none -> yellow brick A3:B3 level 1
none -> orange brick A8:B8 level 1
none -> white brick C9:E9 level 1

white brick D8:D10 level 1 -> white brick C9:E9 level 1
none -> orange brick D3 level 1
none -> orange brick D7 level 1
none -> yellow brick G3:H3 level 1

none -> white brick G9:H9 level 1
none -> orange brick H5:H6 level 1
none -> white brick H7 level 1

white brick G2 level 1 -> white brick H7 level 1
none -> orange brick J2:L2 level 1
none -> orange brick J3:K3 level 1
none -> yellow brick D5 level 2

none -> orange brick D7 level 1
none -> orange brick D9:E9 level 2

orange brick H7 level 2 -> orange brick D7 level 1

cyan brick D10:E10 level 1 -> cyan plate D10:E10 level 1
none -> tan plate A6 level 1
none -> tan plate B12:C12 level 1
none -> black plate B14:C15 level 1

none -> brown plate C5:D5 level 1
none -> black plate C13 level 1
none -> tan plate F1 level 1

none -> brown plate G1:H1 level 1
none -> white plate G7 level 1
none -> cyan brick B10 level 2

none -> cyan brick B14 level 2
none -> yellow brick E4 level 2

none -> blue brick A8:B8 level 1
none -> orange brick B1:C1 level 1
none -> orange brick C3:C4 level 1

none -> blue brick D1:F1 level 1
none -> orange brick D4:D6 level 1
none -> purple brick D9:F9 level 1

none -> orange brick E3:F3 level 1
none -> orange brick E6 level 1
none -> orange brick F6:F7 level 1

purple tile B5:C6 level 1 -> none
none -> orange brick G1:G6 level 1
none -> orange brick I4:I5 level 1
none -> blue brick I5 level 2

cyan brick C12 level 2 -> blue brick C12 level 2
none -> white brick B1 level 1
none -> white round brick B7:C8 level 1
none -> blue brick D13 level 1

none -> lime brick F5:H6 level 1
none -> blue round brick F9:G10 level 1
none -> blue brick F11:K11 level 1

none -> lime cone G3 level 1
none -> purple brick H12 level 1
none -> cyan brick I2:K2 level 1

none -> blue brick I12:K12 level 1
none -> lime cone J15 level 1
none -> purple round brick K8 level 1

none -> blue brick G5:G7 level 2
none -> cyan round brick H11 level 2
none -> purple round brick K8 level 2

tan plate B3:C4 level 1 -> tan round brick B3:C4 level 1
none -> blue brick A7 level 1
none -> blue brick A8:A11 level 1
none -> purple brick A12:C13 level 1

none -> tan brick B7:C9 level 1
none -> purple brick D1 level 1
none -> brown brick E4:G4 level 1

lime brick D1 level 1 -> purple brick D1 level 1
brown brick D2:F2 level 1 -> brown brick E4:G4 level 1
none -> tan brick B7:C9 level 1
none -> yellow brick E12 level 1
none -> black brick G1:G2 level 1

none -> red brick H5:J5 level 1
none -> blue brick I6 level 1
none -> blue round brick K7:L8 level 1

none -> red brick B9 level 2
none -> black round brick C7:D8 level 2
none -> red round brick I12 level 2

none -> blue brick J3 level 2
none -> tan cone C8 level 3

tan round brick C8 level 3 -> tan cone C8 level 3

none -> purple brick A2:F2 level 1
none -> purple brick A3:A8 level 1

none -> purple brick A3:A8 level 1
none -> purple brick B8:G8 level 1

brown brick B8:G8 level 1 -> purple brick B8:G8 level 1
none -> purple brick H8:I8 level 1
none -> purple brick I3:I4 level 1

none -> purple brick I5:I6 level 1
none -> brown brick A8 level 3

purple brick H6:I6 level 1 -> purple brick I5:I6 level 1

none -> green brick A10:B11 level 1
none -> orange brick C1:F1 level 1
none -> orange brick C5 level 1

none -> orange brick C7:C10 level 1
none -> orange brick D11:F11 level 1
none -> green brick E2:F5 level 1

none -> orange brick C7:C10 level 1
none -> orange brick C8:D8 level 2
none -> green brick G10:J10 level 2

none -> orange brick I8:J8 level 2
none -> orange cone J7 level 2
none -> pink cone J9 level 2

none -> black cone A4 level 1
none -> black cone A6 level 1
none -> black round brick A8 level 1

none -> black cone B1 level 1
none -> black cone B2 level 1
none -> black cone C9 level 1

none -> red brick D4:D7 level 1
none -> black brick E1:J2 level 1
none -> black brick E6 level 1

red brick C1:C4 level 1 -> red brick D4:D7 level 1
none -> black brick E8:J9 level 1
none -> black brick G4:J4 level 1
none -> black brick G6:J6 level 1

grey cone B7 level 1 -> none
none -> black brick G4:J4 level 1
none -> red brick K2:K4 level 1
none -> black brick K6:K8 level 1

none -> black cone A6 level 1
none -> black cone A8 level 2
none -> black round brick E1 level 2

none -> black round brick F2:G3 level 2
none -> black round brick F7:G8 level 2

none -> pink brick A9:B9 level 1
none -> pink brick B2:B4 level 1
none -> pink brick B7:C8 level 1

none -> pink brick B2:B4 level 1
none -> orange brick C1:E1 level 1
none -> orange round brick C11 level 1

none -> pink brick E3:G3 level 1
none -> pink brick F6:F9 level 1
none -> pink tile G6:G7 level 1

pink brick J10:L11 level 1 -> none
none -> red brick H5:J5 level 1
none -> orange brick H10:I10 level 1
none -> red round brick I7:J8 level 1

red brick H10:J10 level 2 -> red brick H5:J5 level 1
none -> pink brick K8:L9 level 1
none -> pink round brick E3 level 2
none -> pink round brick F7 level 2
-=-=-
### ASSIGNMENT
Lines holding "yellow" in the material above are to be reported.

### EXERCISE RESULT
none -> yellow brick A3:B3 level 1
none -> yellow brick G3:H3 level 1
none -> yellow brick D5 level 2
none -> yellow brick E4 level 2
none -> yellow brick E12 level 1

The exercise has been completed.